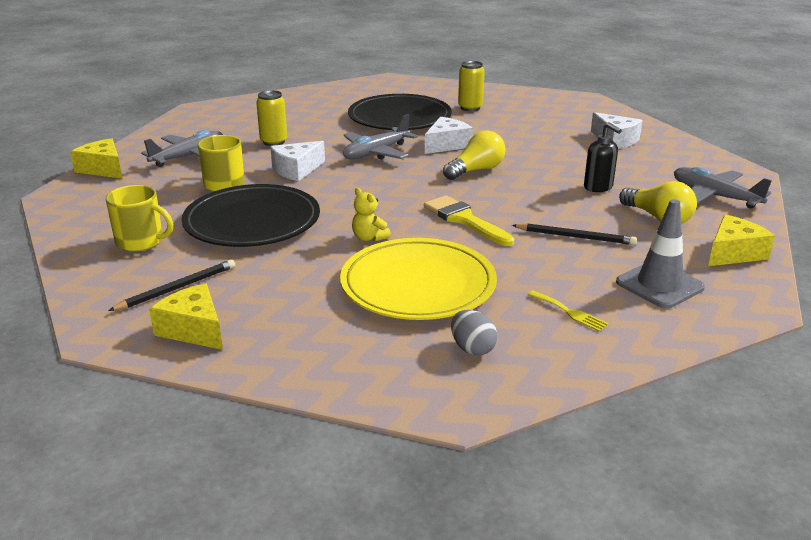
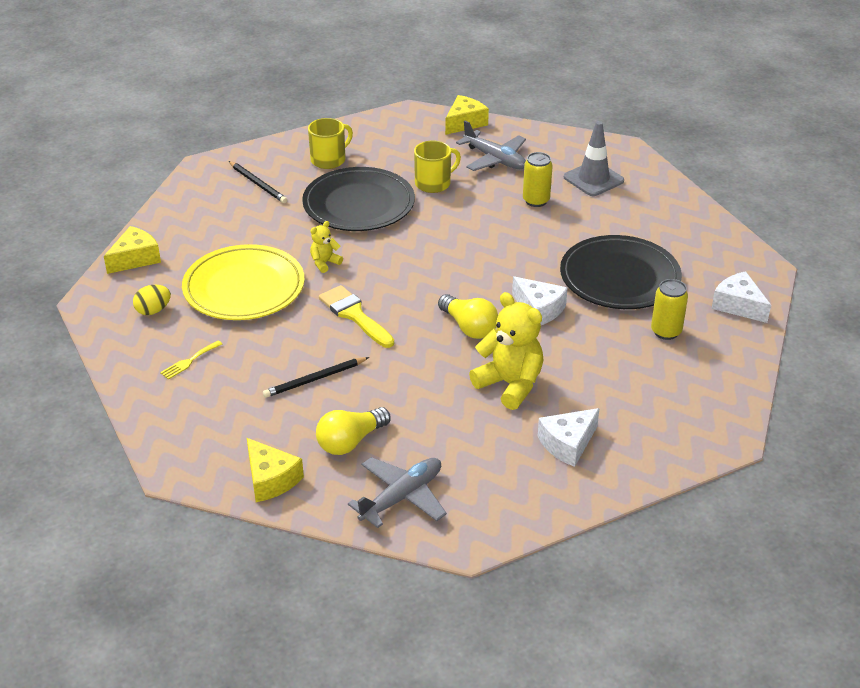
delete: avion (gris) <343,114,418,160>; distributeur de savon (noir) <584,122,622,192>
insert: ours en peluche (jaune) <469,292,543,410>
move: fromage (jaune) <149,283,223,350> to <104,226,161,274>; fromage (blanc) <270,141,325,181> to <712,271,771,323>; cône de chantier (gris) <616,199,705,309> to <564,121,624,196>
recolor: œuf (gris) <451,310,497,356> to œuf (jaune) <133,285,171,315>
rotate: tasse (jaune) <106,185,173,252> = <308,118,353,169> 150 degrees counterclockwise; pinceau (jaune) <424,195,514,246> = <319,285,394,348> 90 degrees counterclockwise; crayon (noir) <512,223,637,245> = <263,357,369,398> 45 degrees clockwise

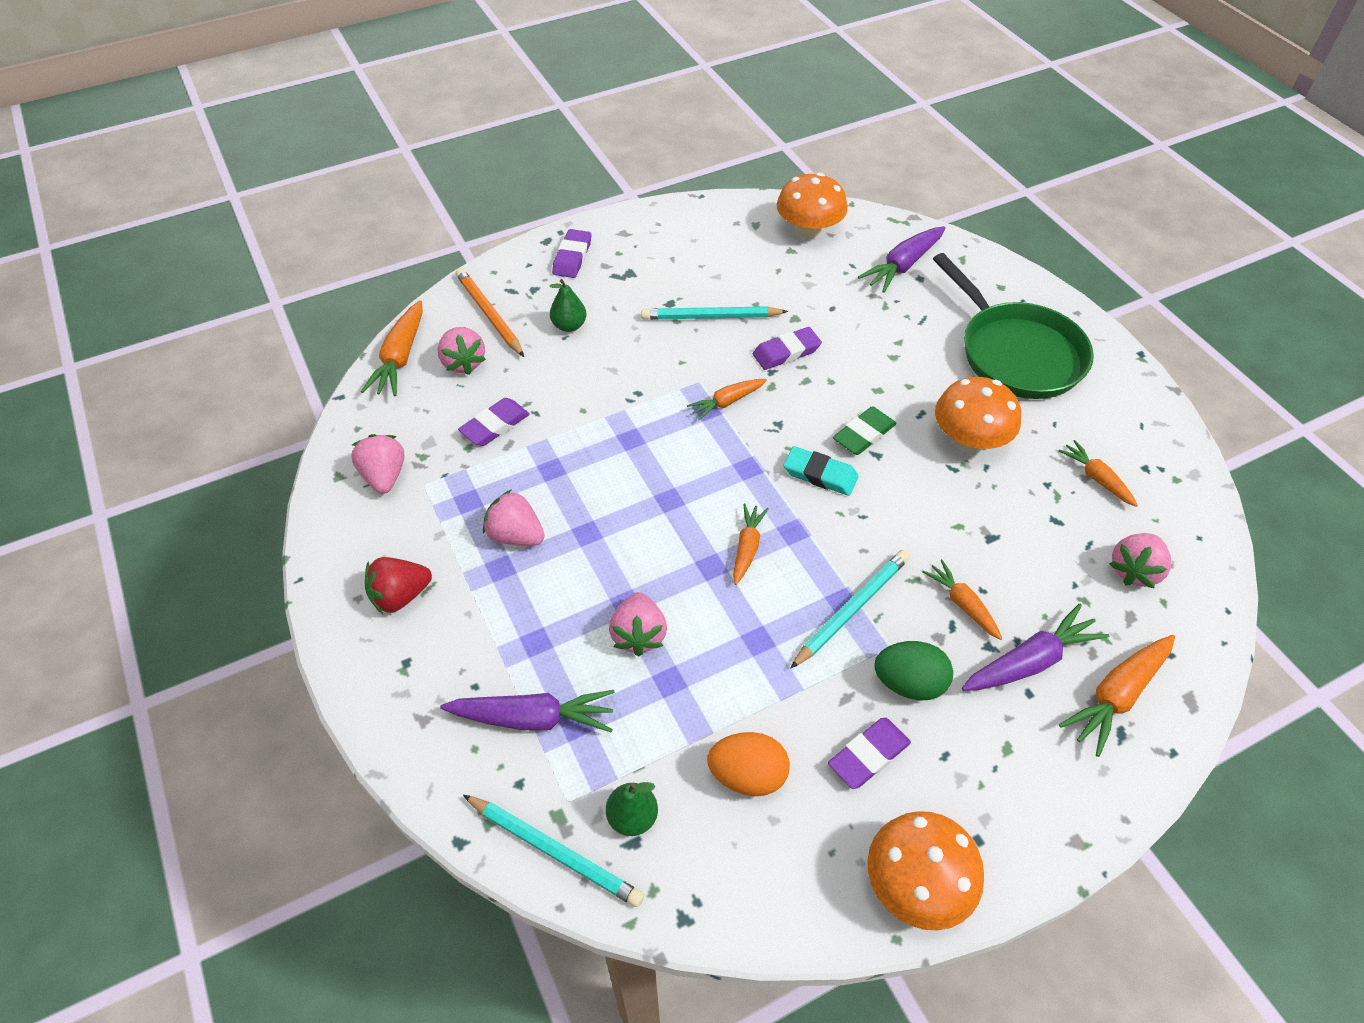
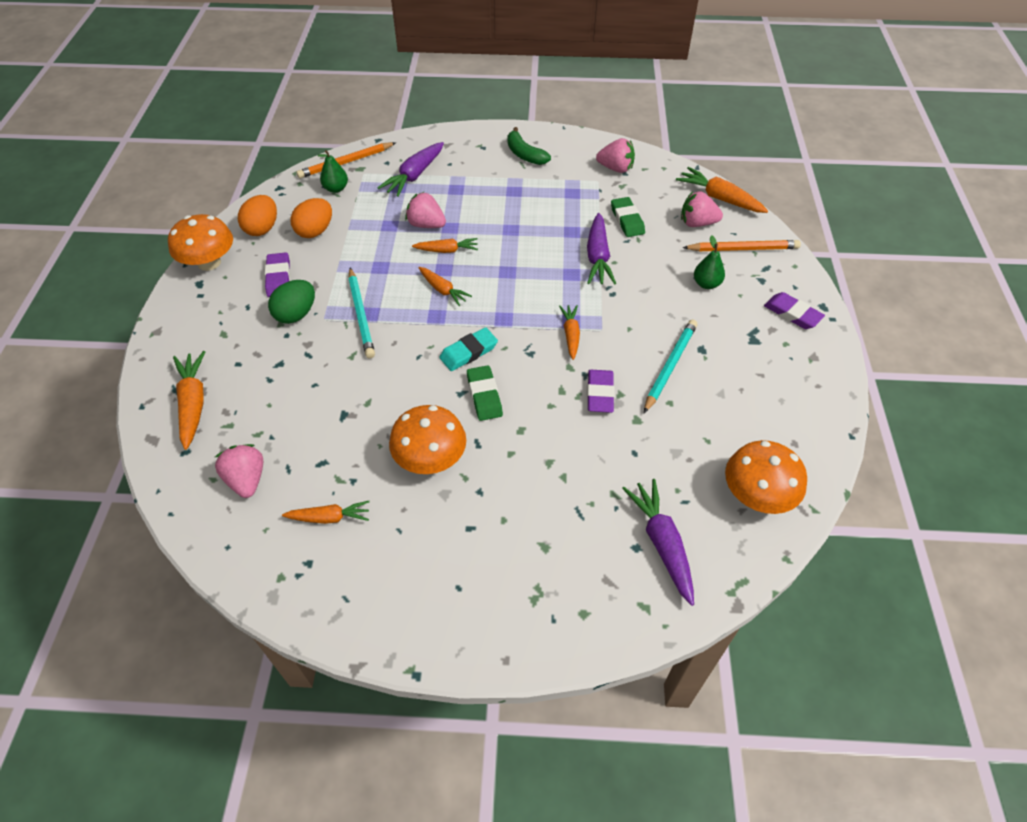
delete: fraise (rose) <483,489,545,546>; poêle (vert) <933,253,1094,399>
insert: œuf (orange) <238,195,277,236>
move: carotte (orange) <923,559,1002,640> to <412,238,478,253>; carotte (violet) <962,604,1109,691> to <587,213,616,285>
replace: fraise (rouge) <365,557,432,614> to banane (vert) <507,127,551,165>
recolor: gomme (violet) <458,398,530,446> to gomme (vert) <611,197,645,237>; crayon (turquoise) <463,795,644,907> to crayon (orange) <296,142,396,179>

--

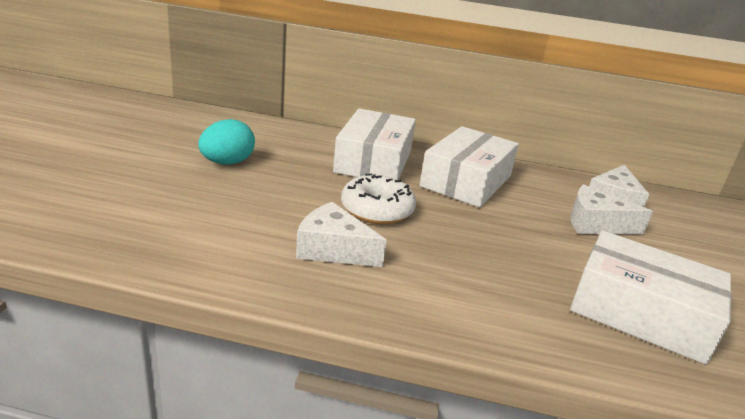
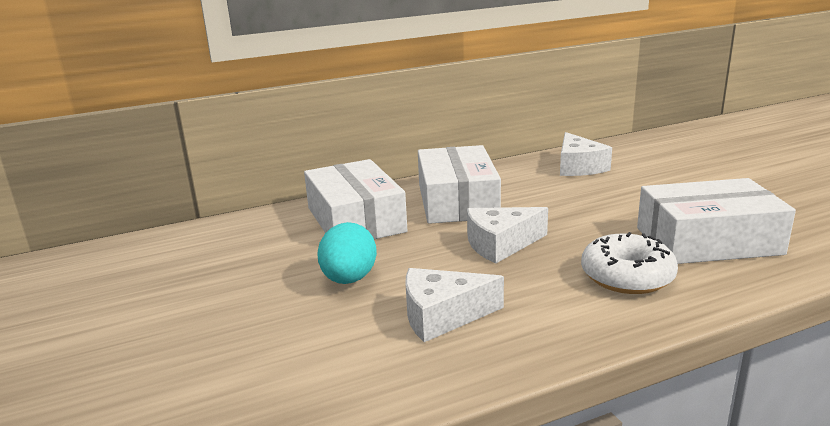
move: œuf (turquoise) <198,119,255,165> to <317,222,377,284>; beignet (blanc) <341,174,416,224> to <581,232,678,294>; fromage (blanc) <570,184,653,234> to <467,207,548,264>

§ **Work to be completed**
Above are the records; copy exactly the lines from the line with "move: fromage (jaune)" through the line with "recolor: œuf (gris)", both included.

§ **Solution**
move: fromage (jaune) <149,283,223,350> to <104,226,161,274>; fromage (blanc) <270,141,325,181> to <712,271,771,323>; cône de chantier (gris) <616,199,705,309> to <564,121,624,196>
recolor: œuf (gris) <451,310,497,356> to œuf (jaune) <133,285,171,315>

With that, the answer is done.